*** Opening Excerpted data ***

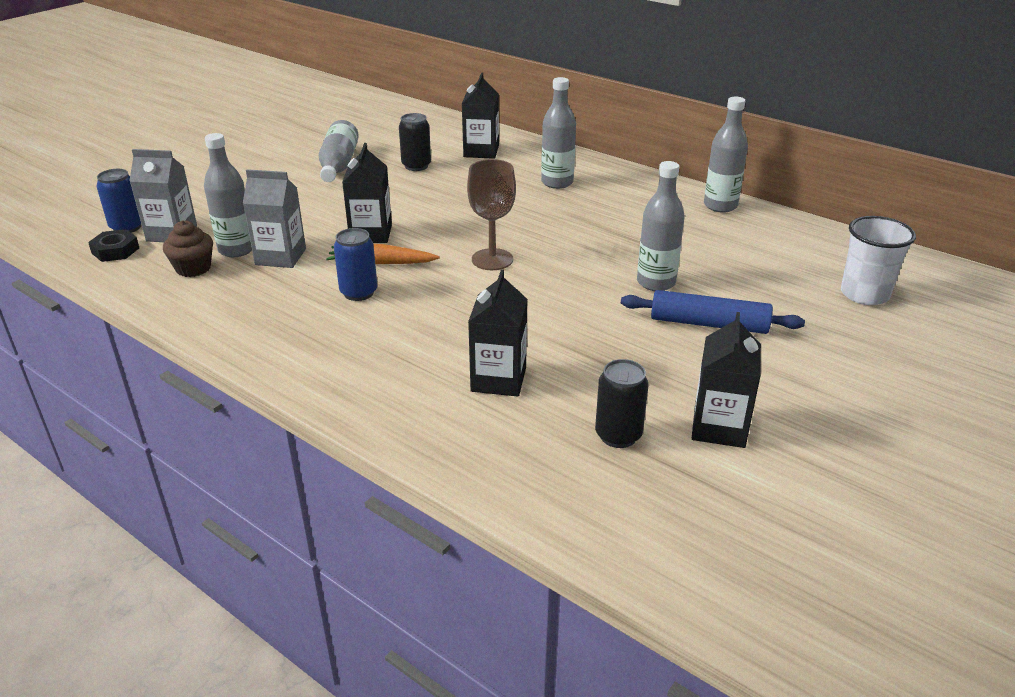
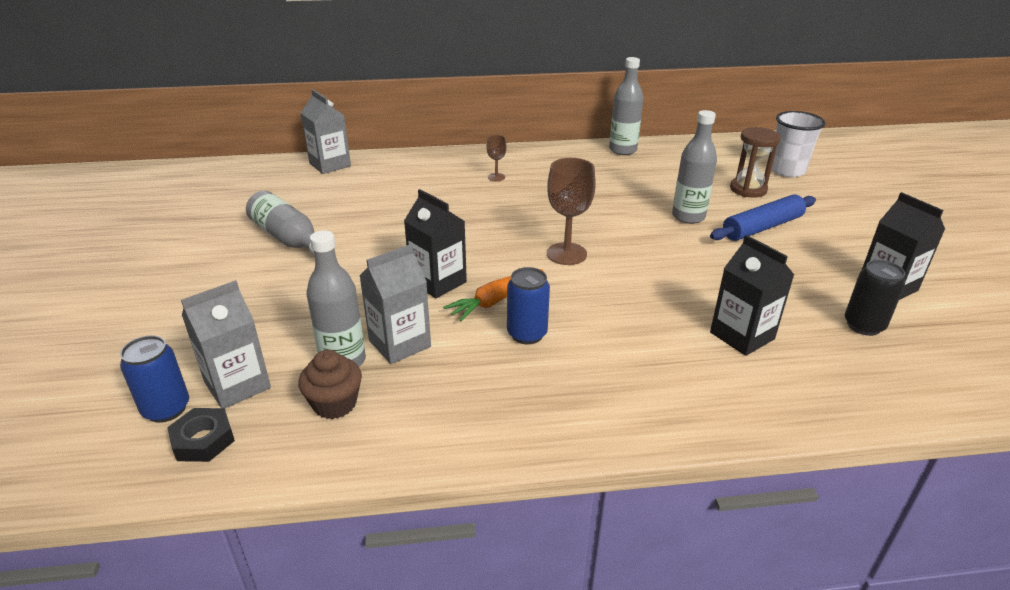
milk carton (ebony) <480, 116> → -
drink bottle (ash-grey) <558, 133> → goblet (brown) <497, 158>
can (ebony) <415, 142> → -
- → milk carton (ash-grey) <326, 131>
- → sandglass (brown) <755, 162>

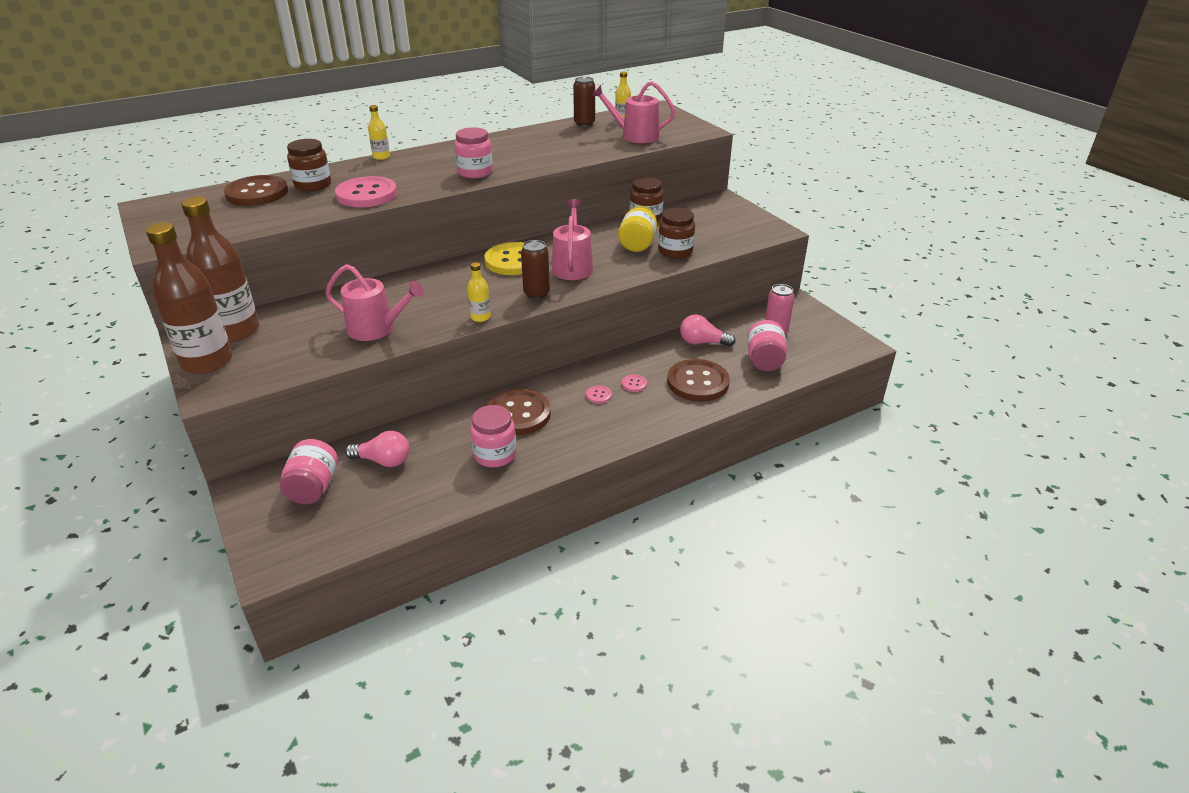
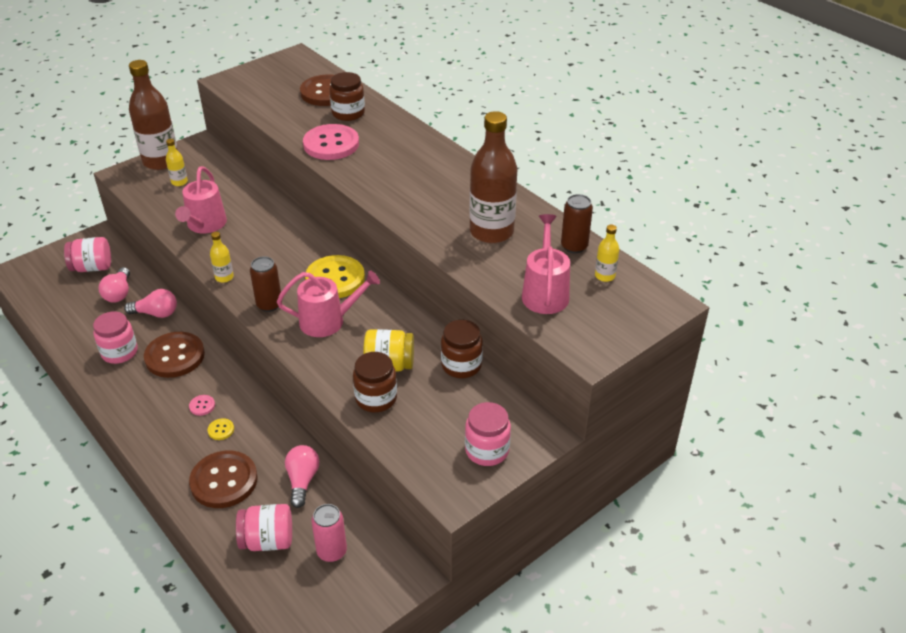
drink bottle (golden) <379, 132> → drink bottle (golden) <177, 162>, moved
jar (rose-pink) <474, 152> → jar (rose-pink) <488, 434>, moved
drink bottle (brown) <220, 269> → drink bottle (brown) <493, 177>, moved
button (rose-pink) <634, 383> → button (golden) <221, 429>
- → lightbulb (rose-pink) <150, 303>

*** Closing Excerpted data ***
*** Opening Excerpted data ***

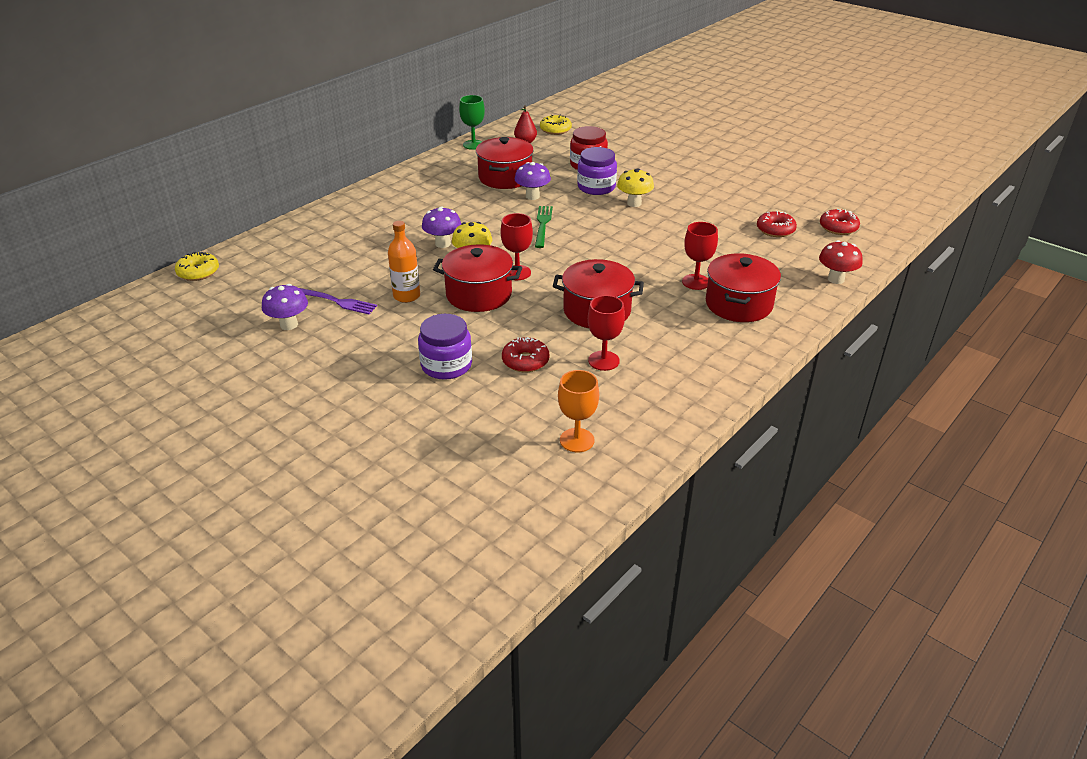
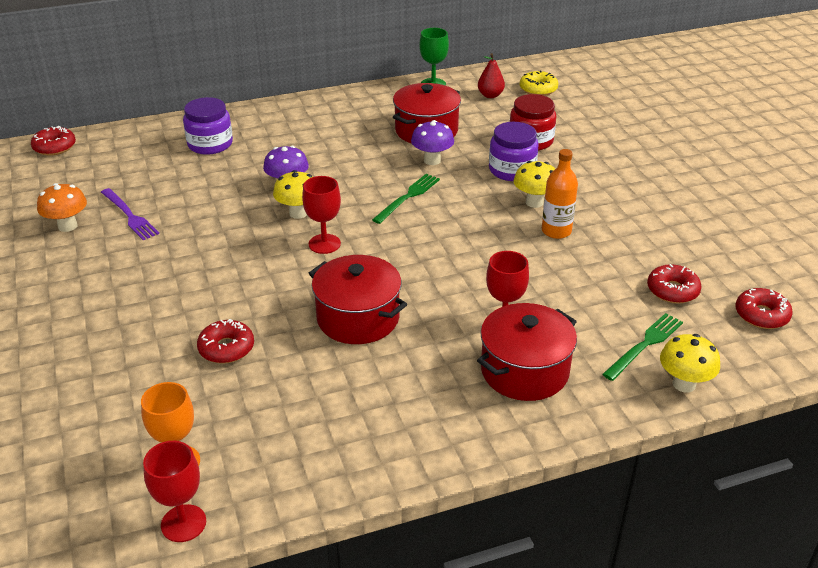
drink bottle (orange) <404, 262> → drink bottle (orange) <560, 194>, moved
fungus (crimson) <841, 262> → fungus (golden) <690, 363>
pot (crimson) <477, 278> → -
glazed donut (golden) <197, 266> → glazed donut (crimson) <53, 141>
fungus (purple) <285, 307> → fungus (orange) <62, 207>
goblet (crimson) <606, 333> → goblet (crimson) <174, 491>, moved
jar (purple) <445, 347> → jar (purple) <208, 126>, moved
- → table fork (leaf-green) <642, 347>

*** Closing Excerpted data ***

▸ Brief: All of the lines above that carry the string "milk" need to be found and copied.

▸ Reply to the task:
milk carton (ebony) <480, 116> → -
- → milk carton (ash-grey) <326, 131>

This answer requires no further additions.